#### [EXERCISE OBJECTIVE]
Repeat each entry word for word; the images are not part of the copy.

#### [INPUT DATA]
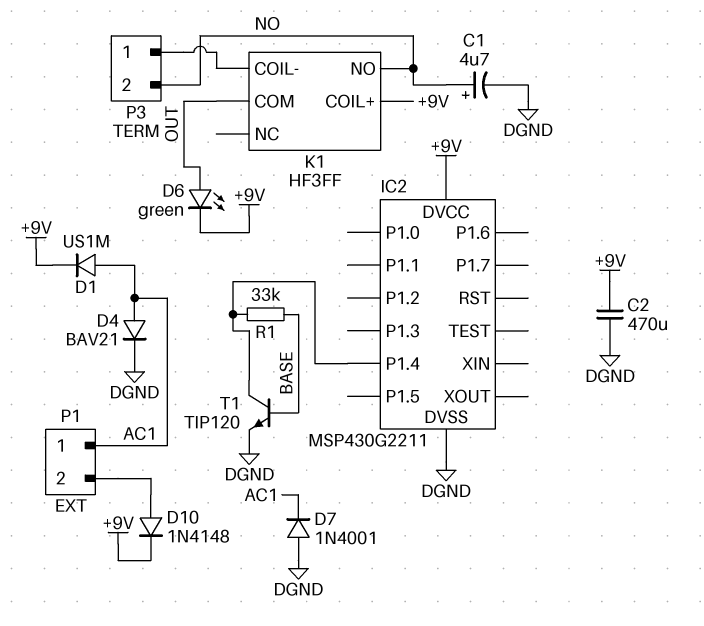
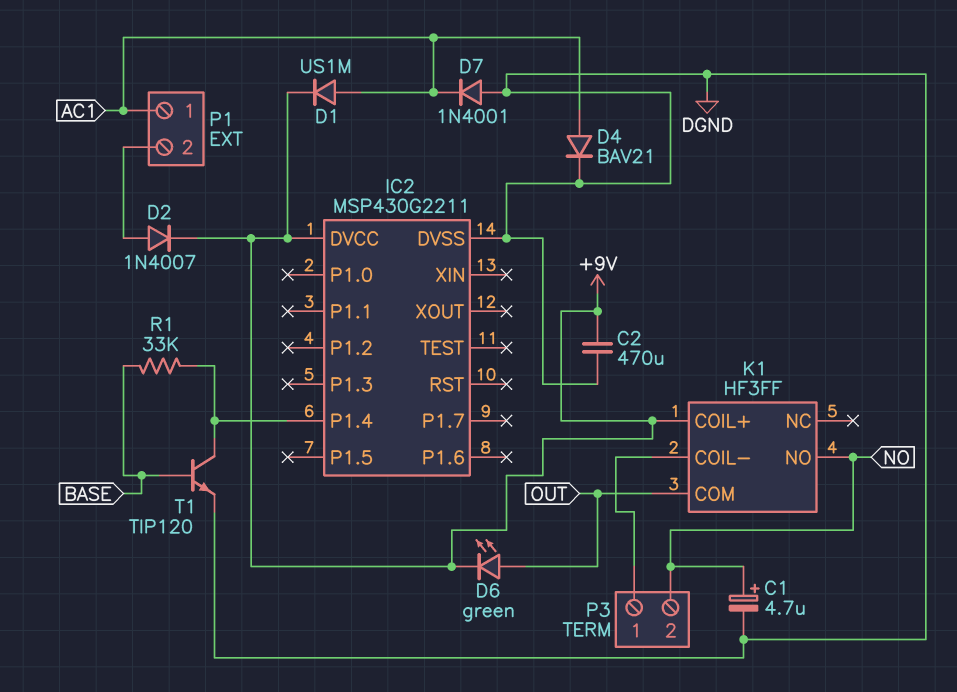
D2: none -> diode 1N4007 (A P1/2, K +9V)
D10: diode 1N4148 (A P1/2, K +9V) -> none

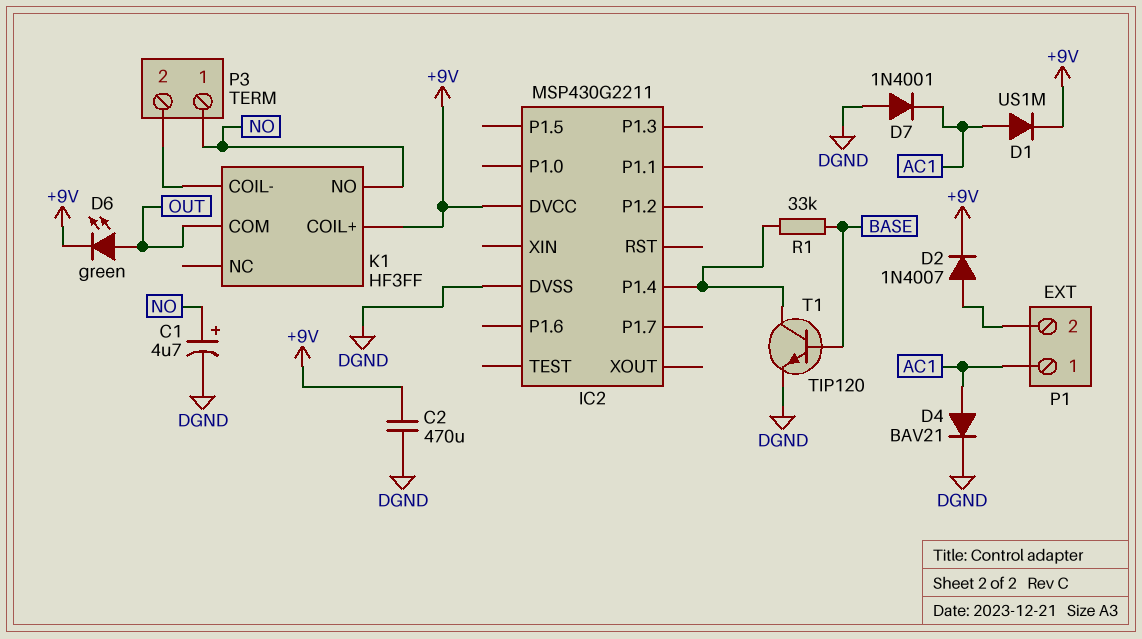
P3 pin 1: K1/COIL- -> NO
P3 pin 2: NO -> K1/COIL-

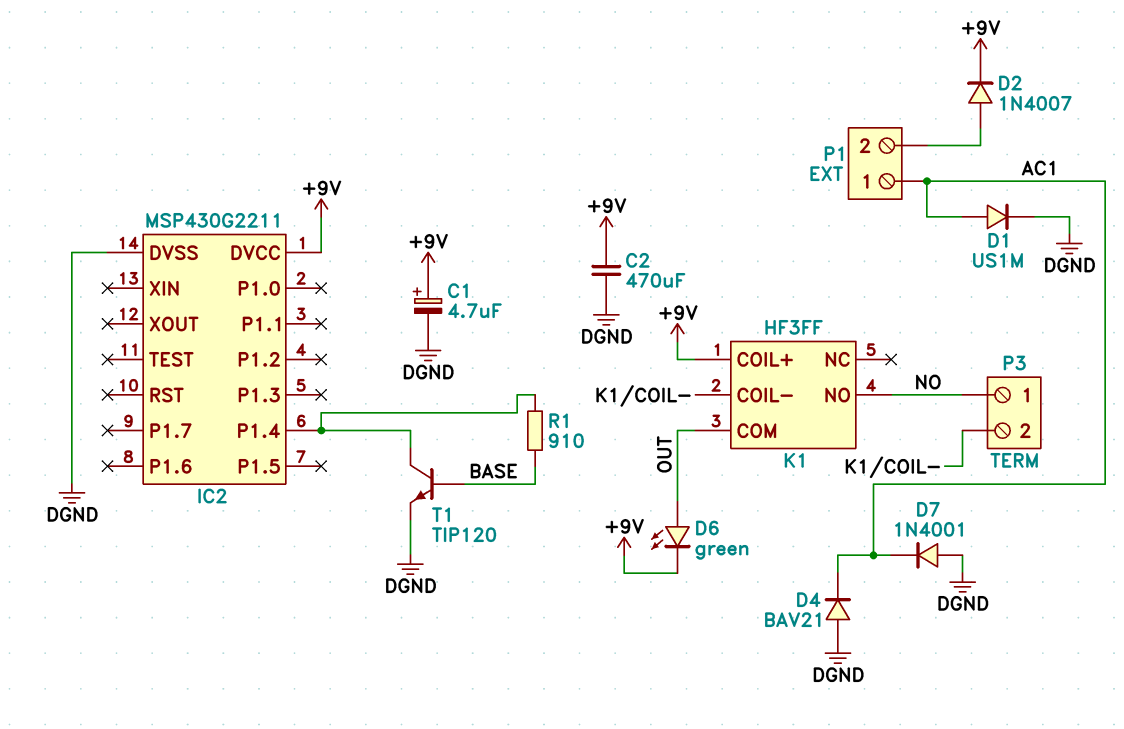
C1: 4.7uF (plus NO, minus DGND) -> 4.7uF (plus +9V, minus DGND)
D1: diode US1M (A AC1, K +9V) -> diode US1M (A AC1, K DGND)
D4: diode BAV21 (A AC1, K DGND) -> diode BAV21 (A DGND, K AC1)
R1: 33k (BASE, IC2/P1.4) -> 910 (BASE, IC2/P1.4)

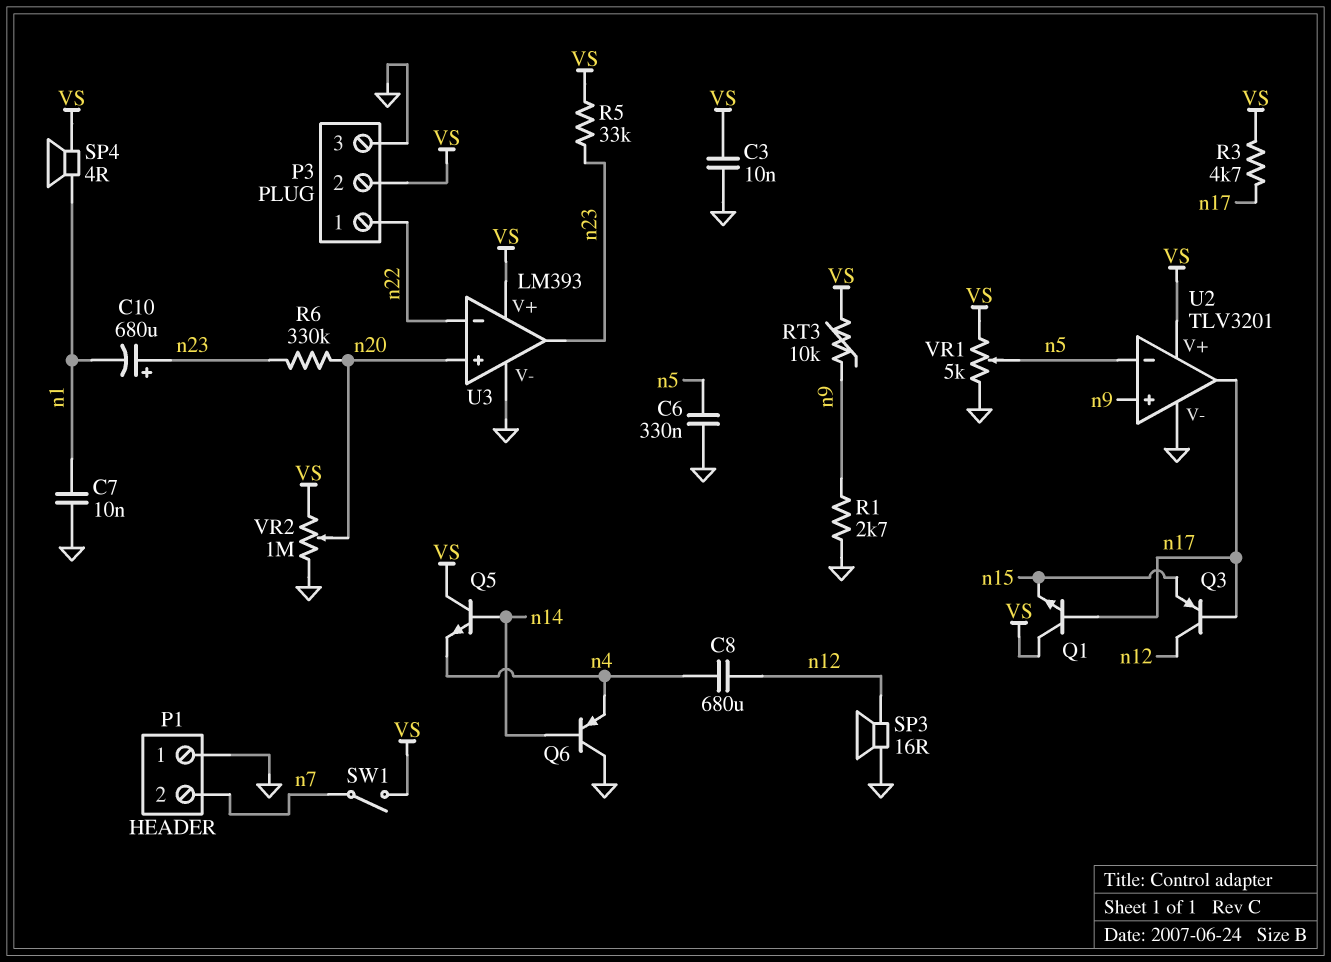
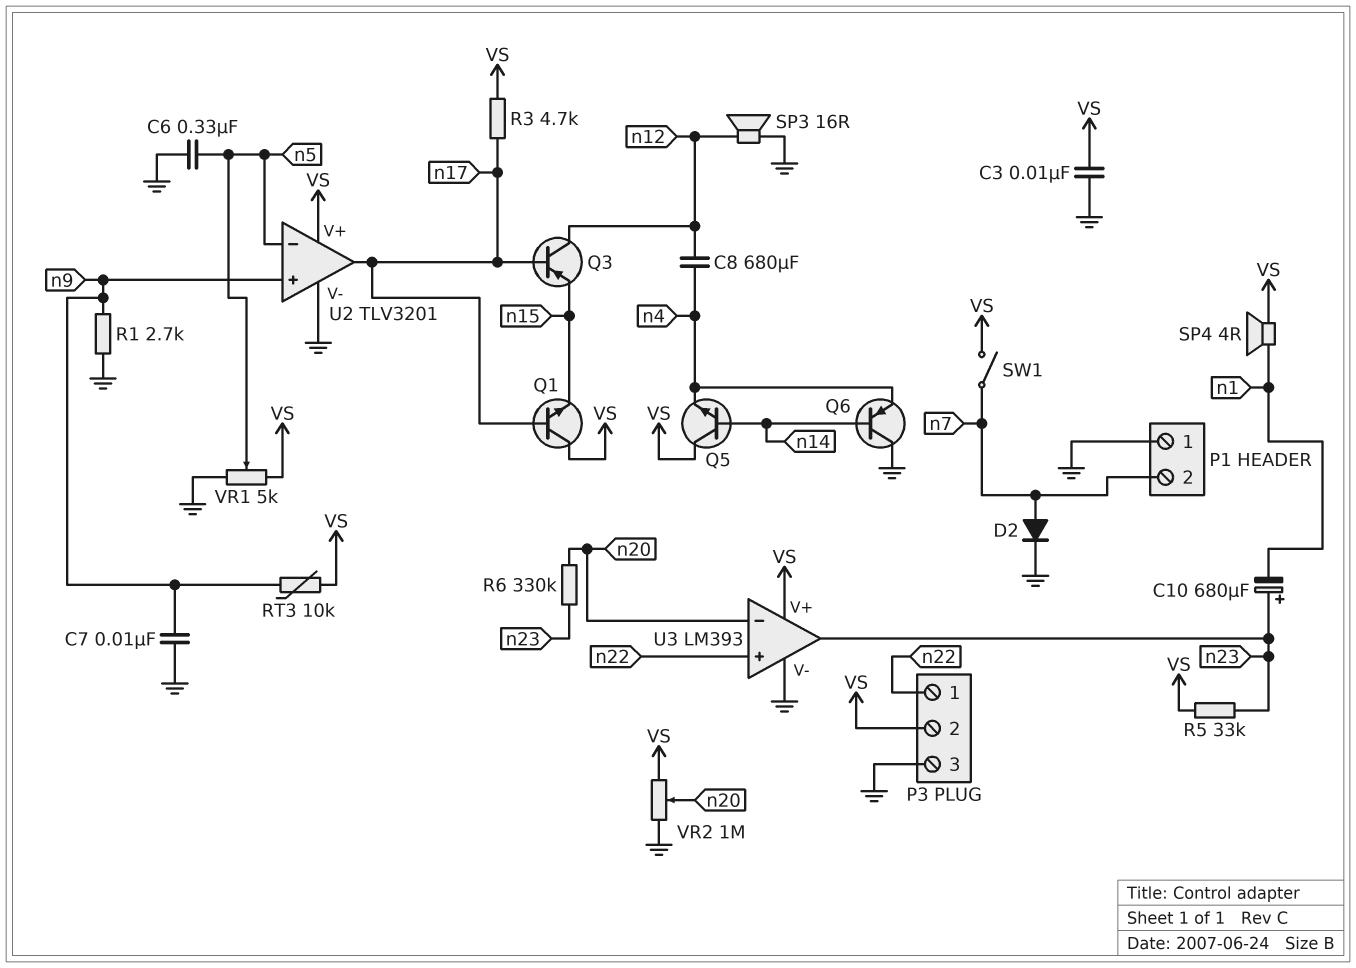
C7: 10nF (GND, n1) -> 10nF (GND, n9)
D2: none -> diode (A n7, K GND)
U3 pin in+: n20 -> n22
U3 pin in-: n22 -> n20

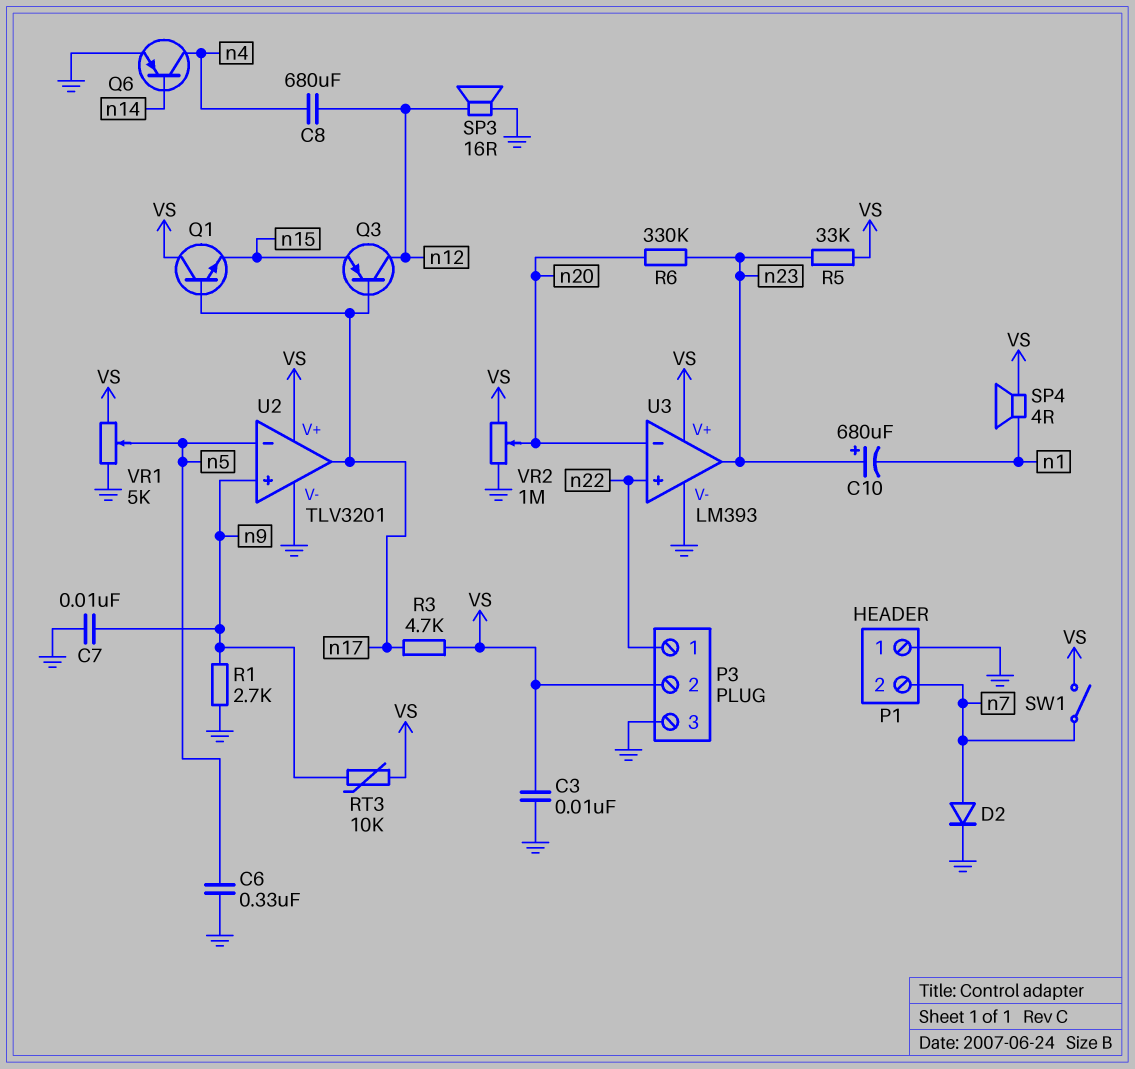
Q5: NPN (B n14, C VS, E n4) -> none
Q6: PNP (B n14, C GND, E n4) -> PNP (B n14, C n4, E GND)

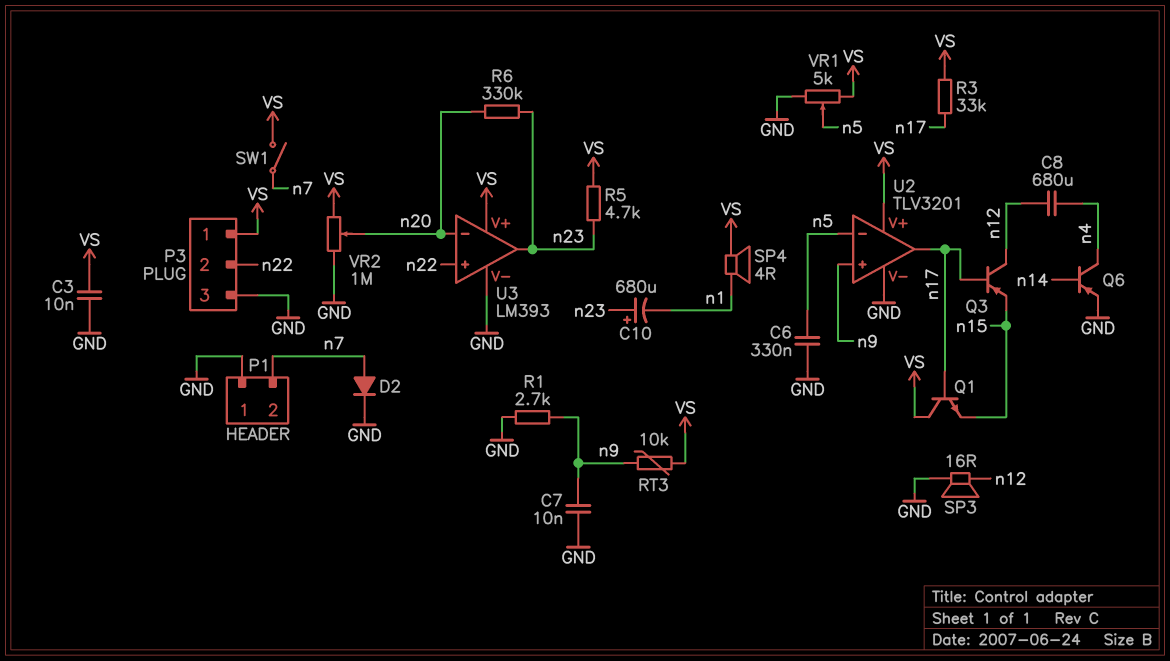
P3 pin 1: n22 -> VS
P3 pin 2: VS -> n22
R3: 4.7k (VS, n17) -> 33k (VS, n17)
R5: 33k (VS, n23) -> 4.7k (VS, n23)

#### [TASK ANSWER]
D2: none -> diode 1N4007 (A P1/2, K +9V)
D10: diode 1N4148 (A P1/2, K +9V) -> none

P3 pin 1: K1/COIL- -> NO
P3 pin 2: NO -> K1/COIL-

C1: 4.7uF (plus NO, minus DGND) -> 4.7uF (plus +9V, minus DGND)
D1: diode US1M (A AC1, K +9V) -> diode US1M (A AC1, K DGND)
D4: diode BAV21 (A AC1, K DGND) -> diode BAV21 (A DGND, K AC1)
R1: 33k (BASE, IC2/P1.4) -> 910 (BASE, IC2/P1.4)

C7: 10nF (GND, n1) -> 10nF (GND, n9)
D2: none -> diode (A n7, K GND)
U3 pin in+: n20 -> n22
U3 pin in-: n22 -> n20

Q5: NPN (B n14, C VS, E n4) -> none
Q6: PNP (B n14, C GND, E n4) -> PNP (B n14, C n4, E GND)

P3 pin 1: n22 -> VS
P3 pin 2: VS -> n22
R3: 4.7k (VS, n17) -> 33k (VS, n17)
R5: 33k (VS, n23) -> 4.7k (VS, n23)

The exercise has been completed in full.